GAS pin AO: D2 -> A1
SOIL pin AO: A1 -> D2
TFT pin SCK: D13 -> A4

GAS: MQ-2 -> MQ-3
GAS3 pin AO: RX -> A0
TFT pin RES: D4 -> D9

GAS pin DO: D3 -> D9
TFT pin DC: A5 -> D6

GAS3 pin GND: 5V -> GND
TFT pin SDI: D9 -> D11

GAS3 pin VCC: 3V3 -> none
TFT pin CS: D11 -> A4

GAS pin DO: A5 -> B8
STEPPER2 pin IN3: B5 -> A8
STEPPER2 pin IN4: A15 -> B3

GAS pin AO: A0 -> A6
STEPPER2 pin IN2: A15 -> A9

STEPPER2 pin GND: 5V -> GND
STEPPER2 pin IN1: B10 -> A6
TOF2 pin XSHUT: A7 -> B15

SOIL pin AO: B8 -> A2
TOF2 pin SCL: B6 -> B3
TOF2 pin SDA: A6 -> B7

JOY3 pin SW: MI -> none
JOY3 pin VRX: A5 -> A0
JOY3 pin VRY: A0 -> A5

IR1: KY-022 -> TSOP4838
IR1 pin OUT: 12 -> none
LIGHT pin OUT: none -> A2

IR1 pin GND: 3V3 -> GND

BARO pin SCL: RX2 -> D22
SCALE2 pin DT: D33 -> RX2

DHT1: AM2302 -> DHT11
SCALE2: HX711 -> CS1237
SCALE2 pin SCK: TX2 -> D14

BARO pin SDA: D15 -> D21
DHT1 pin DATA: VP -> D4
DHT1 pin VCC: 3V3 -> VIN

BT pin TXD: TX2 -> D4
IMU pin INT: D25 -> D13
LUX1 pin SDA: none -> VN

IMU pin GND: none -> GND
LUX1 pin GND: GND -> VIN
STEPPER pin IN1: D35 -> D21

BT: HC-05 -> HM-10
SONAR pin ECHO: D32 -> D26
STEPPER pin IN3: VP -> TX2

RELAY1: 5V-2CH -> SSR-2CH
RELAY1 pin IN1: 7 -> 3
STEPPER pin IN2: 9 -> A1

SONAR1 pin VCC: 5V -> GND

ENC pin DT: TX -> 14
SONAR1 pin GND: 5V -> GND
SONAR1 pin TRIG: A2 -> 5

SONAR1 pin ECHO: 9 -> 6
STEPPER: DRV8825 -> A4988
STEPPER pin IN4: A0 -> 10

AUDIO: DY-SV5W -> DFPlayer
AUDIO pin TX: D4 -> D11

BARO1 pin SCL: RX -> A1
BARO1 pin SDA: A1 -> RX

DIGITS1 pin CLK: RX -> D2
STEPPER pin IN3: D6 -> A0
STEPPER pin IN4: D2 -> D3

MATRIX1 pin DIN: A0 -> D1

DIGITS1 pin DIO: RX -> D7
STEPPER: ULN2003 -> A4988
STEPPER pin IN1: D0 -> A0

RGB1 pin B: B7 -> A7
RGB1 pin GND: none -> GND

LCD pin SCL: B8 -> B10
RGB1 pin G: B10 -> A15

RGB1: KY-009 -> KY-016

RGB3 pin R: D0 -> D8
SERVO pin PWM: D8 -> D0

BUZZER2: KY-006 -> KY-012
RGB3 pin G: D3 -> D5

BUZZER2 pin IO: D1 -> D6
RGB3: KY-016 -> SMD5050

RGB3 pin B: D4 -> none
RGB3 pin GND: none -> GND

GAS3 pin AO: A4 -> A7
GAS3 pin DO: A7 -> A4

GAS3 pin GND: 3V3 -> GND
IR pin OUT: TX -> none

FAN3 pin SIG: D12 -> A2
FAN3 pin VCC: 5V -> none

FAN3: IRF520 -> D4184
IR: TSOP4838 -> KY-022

_ _ _ _ _ _ _

All of the data should be retyped exactly.

GAS pin AO: D2 -> A1
SOIL pin AO: A1 -> D2
TFT pin SCK: D13 -> A4

GAS: MQ-2 -> MQ-3
GAS3 pin AO: RX -> A0
TFT pin RES: D4 -> D9

GAS pin DO: D3 -> D9
TFT pin DC: A5 -> D6

GAS3 pin GND: 5V -> GND
TFT pin SDI: D9 -> D11

GAS3 pin VCC: 3V3 -> none
TFT pin CS: D11 -> A4

GAS pin DO: A5 -> B8
STEPPER2 pin IN3: B5 -> A8
STEPPER2 pin IN4: A15 -> B3

GAS pin AO: A0 -> A6
STEPPER2 pin IN2: A15 -> A9

STEPPER2 pin GND: 5V -> GND
STEPPER2 pin IN1: B10 -> A6
TOF2 pin XSHUT: A7 -> B15

SOIL pin AO: B8 -> A2
TOF2 pin SCL: B6 -> B3
TOF2 pin SDA: A6 -> B7

JOY3 pin SW: MI -> none
JOY3 pin VRX: A5 -> A0
JOY3 pin VRY: A0 -> A5

IR1: KY-022 -> TSOP4838
IR1 pin OUT: 12 -> none
LIGHT pin OUT: none -> A2

IR1 pin GND: 3V3 -> GND

BARO pin SCL: RX2 -> D22
SCALE2 pin DT: D33 -> RX2

DHT1: AM2302 -> DHT11
SCALE2: HX711 -> CS1237
SCALE2 pin SCK: TX2 -> D14

BARO pin SDA: D15 -> D21
DHT1 pin DATA: VP -> D4
DHT1 pin VCC: 3V3 -> VIN

BT pin TXD: TX2 -> D4
IMU pin INT: D25 -> D13
LUX1 pin SDA: none -> VN

IMU pin GND: none -> GND
LUX1 pin GND: GND -> VIN
STEPPER pin IN1: D35 -> D21

BT: HC-05 -> HM-10
SONAR pin ECHO: D32 -> D26
STEPPER pin IN3: VP -> TX2

RELAY1: 5V-2CH -> SSR-2CH
RELAY1 pin IN1: 7 -> 3
STEPPER pin IN2: 9 -> A1

SONAR1 pin VCC: 5V -> GND

ENC pin DT: TX -> 14
SONAR1 pin GND: 5V -> GND
SONAR1 pin TRIG: A2 -> 5

SONAR1 pin ECHO: 9 -> 6
STEPPER: DRV8825 -> A4988
STEPPER pin IN4: A0 -> 10

AUDIO: DY-SV5W -> DFPlayer
AUDIO pin TX: D4 -> D11

BARO1 pin SCL: RX -> A1
BARO1 pin SDA: A1 -> RX

DIGITS1 pin CLK: RX -> D2
STEPPER pin IN3: D6 -> A0
STEPPER pin IN4: D2 -> D3

MATRIX1 pin DIN: A0 -> D1

DIGITS1 pin DIO: RX -> D7
STEPPER: ULN2003 -> A4988
STEPPER pin IN1: D0 -> A0

RGB1 pin B: B7 -> A7
RGB1 pin GND: none -> GND

LCD pin SCL: B8 -> B10
RGB1 pin G: B10 -> A15

RGB1: KY-009 -> KY-016

RGB3 pin R: D0 -> D8
SERVO pin PWM: D8 -> D0

BUZZER2: KY-006 -> KY-012
RGB3 pin G: D3 -> D5

BUZZER2 pin IO: D1 -> D6
RGB3: KY-016 -> SMD5050

RGB3 pin B: D4 -> none
RGB3 pin GND: none -> GND

GAS3 pin AO: A4 -> A7
GAS3 pin DO: A7 -> A4

GAS3 pin GND: 3V3 -> GND
IR pin OUT: TX -> none

FAN3 pin SIG: D12 -> A2
FAN3 pin VCC: 5V -> none

FAN3: IRF520 -> D4184
IR: TSOP4838 -> KY-022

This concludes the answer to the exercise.